▸ **The data**

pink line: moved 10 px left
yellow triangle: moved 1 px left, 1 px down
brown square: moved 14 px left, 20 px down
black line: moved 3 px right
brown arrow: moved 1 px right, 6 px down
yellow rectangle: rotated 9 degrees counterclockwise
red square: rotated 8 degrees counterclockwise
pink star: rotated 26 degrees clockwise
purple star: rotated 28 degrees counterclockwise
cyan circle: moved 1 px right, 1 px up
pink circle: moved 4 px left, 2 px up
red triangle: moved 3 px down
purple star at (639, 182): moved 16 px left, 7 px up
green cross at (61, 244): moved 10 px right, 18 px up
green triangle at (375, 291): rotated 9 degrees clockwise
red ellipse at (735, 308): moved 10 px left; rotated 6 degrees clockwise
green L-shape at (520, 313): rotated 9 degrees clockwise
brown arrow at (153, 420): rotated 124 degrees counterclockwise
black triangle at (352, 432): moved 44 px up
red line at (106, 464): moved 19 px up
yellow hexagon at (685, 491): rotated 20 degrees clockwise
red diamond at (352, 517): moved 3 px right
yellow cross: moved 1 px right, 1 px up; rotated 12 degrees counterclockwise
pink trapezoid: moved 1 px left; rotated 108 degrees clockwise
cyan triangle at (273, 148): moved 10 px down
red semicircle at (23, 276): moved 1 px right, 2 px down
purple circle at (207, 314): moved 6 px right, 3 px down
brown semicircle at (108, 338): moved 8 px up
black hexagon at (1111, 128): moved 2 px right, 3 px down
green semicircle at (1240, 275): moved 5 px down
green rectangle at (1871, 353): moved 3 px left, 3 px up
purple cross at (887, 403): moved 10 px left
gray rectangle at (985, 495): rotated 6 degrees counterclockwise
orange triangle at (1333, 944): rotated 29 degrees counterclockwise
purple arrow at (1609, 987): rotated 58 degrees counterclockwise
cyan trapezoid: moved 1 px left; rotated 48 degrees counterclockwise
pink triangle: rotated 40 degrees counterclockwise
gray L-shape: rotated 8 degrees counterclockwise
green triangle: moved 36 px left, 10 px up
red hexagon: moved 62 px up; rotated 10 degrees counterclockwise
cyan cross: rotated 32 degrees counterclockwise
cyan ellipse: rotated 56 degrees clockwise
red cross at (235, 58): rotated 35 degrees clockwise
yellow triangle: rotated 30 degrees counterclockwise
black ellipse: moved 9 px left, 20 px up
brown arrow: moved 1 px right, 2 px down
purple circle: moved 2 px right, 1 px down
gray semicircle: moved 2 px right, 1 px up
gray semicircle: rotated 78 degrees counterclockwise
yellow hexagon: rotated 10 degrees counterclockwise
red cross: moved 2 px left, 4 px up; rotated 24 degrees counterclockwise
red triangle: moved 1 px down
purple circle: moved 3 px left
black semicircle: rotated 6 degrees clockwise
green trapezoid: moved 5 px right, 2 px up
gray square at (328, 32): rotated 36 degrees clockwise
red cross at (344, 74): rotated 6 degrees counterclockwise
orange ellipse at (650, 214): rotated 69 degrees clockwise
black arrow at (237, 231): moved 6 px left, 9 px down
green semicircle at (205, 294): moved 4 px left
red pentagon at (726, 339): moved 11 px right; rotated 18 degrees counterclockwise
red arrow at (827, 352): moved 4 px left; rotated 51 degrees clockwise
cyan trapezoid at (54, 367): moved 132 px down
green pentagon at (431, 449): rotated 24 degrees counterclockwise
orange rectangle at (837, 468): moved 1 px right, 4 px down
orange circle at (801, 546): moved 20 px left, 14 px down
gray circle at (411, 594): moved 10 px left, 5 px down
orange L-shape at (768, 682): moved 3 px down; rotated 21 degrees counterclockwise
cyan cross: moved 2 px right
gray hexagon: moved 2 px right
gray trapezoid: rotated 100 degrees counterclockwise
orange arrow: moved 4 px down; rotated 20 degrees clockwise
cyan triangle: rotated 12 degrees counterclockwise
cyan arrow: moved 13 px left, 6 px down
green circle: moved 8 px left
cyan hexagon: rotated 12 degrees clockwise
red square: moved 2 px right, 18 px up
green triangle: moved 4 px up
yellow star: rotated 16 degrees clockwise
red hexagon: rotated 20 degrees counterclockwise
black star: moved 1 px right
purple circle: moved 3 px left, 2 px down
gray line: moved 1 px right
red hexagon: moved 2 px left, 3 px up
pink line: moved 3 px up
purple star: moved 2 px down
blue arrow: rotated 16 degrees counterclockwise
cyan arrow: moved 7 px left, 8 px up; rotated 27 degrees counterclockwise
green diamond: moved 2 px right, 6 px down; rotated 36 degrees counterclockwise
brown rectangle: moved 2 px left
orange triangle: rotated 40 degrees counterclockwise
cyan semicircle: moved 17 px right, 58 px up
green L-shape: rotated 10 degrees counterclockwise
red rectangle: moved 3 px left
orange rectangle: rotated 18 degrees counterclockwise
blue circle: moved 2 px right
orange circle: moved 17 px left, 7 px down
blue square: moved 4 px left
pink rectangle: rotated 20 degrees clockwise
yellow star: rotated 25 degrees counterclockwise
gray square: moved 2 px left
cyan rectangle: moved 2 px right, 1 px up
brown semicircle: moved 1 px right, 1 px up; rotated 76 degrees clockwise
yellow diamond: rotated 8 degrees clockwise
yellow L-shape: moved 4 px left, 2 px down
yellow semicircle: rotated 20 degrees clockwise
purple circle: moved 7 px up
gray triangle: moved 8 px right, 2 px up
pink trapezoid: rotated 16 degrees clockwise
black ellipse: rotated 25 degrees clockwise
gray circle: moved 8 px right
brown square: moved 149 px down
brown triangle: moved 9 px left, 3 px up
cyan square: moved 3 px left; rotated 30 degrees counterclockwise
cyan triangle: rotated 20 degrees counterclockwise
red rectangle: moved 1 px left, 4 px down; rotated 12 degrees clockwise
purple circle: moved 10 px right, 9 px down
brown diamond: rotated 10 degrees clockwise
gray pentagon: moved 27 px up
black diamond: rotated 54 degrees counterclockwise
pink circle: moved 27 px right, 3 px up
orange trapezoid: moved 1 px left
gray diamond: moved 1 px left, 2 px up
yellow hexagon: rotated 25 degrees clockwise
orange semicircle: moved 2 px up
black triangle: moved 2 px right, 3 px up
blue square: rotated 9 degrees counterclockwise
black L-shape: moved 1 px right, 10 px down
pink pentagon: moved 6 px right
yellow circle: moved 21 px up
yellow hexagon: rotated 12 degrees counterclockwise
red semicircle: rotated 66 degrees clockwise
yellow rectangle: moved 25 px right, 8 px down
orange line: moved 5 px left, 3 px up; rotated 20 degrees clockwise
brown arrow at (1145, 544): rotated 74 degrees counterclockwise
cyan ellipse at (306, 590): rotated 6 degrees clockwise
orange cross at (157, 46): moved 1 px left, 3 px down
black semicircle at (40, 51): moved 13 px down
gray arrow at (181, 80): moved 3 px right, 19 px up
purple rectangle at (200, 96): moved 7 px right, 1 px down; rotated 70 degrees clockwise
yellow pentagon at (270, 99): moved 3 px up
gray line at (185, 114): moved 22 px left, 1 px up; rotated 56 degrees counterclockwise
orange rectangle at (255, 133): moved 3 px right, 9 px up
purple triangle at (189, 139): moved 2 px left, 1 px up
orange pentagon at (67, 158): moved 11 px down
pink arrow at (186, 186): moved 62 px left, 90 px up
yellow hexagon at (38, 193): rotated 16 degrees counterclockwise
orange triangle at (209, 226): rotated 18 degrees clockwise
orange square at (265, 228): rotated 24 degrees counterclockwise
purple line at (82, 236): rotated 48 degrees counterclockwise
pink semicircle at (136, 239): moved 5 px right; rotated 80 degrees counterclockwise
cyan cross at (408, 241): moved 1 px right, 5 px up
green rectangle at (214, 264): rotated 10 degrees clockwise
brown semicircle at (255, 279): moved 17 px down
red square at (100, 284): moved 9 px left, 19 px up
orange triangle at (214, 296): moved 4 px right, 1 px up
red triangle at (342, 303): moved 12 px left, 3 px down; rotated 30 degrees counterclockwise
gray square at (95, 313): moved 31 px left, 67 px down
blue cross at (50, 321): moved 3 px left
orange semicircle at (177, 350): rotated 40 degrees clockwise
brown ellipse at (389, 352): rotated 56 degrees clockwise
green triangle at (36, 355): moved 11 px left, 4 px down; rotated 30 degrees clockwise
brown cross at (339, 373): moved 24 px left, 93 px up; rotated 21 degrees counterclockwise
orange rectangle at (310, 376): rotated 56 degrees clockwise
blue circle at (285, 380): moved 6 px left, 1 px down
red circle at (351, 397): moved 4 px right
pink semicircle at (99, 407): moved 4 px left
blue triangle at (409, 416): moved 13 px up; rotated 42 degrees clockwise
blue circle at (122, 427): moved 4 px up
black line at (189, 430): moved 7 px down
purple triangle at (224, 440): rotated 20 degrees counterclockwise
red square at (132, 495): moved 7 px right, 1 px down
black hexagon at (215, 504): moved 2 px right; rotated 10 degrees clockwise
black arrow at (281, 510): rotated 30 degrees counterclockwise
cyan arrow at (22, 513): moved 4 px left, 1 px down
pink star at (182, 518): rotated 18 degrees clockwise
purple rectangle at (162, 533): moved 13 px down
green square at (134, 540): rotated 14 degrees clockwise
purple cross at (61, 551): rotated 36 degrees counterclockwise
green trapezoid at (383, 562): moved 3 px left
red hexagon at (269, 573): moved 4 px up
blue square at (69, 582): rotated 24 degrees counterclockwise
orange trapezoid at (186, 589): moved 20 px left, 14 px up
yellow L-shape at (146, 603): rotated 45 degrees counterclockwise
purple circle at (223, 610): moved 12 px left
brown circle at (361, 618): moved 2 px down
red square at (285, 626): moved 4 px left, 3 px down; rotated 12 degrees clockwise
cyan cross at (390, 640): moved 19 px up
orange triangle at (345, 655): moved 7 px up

▸ **Task statement**
The response should be the listing above, limited to the lines between the one holding "blue cross at (50, 321): moved 3 px left" and the one holding "black arrow at (281, 510): rotated", inclusive, reproduced exactly.

▸ **Answer section**
blue cross at (50, 321): moved 3 px left
orange semicircle at (177, 350): rotated 40 degrees clockwise
brown ellipse at (389, 352): rotated 56 degrees clockwise
green triangle at (36, 355): moved 11 px left, 4 px down; rotated 30 degrees clockwise
brown cross at (339, 373): moved 24 px left, 93 px up; rotated 21 degrees counterclockwise
orange rectangle at (310, 376): rotated 56 degrees clockwise
blue circle at (285, 380): moved 6 px left, 1 px down
red circle at (351, 397): moved 4 px right
pink semicircle at (99, 407): moved 4 px left
blue triangle at (409, 416): moved 13 px up; rotated 42 degrees clockwise
blue circle at (122, 427): moved 4 px up
black line at (189, 430): moved 7 px down
purple triangle at (224, 440): rotated 20 degrees counterclockwise
red square at (132, 495): moved 7 px right, 1 px down
black hexagon at (215, 504): moved 2 px right; rotated 10 degrees clockwise
black arrow at (281, 510): rotated 30 degrees counterclockwise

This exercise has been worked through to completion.